■ **Your assignment**
Which lines run from the one containing "pink brick E1:G1 level 1 -> none" to the end of the records? Write them out exactly, both ends included, and nothing else.

== Segment start ==

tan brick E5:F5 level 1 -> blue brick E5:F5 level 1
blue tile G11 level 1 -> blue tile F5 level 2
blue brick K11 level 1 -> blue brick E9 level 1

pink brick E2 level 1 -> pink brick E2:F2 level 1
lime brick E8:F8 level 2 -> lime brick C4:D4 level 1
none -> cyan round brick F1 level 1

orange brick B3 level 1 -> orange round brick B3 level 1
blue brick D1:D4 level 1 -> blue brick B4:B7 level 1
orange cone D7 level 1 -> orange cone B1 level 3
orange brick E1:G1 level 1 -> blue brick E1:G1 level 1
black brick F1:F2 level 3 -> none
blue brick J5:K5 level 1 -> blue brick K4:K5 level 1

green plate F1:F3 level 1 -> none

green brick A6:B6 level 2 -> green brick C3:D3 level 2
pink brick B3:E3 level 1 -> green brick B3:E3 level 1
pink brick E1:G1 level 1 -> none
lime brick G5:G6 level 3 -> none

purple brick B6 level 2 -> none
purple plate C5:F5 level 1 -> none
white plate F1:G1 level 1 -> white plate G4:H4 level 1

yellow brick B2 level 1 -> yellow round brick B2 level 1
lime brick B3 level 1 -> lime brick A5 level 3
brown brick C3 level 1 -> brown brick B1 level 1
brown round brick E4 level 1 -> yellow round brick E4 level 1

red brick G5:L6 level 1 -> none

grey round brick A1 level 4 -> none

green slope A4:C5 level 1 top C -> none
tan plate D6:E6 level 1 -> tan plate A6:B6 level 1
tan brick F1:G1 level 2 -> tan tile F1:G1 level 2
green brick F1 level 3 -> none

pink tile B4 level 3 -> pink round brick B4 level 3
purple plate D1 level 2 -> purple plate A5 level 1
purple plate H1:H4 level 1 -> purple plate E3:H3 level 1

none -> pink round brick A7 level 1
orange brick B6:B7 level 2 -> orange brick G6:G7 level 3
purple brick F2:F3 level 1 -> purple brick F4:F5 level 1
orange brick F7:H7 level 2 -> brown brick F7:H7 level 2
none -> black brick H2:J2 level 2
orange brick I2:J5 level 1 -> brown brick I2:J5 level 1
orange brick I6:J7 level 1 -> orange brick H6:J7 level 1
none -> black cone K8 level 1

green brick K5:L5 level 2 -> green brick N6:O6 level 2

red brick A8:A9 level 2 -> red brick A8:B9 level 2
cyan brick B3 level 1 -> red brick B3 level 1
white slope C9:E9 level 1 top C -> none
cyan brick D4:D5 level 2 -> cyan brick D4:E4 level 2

== Segment end ==

■ **Finished exercise**
pink brick E1:G1 level 1 -> none
lime brick G5:G6 level 3 -> none

purple brick B6 level 2 -> none
purple plate C5:F5 level 1 -> none
white plate F1:G1 level 1 -> white plate G4:H4 level 1

yellow brick B2 level 1 -> yellow round brick B2 level 1
lime brick B3 level 1 -> lime brick A5 level 3
brown brick C3 level 1 -> brown brick B1 level 1
brown round brick E4 level 1 -> yellow round brick E4 level 1

red brick G5:L6 level 1 -> none

grey round brick A1 level 4 -> none

green slope A4:C5 level 1 top C -> none
tan plate D6:E6 level 1 -> tan plate A6:B6 level 1
tan brick F1:G1 level 2 -> tan tile F1:G1 level 2
green brick F1 level 3 -> none

pink tile B4 level 3 -> pink round brick B4 level 3
purple plate D1 level 2 -> purple plate A5 level 1
purple plate H1:H4 level 1 -> purple plate E3:H3 level 1

none -> pink round brick A7 level 1
orange brick B6:B7 level 2 -> orange brick G6:G7 level 3
purple brick F2:F3 level 1 -> purple brick F4:F5 level 1
orange brick F7:H7 level 2 -> brown brick F7:H7 level 2
none -> black brick H2:J2 level 2
orange brick I2:J5 level 1 -> brown brick I2:J5 level 1
orange brick I6:J7 level 1 -> orange brick H6:J7 level 1
none -> black cone K8 level 1

green brick K5:L5 level 2 -> green brick N6:O6 level 2

red brick A8:A9 level 2 -> red brick A8:B9 level 2
cyan brick B3 level 1 -> red brick B3 level 1
white slope C9:E9 level 1 top C -> none
cyan brick D4:D5 level 2 -> cyan brick D4:E4 level 2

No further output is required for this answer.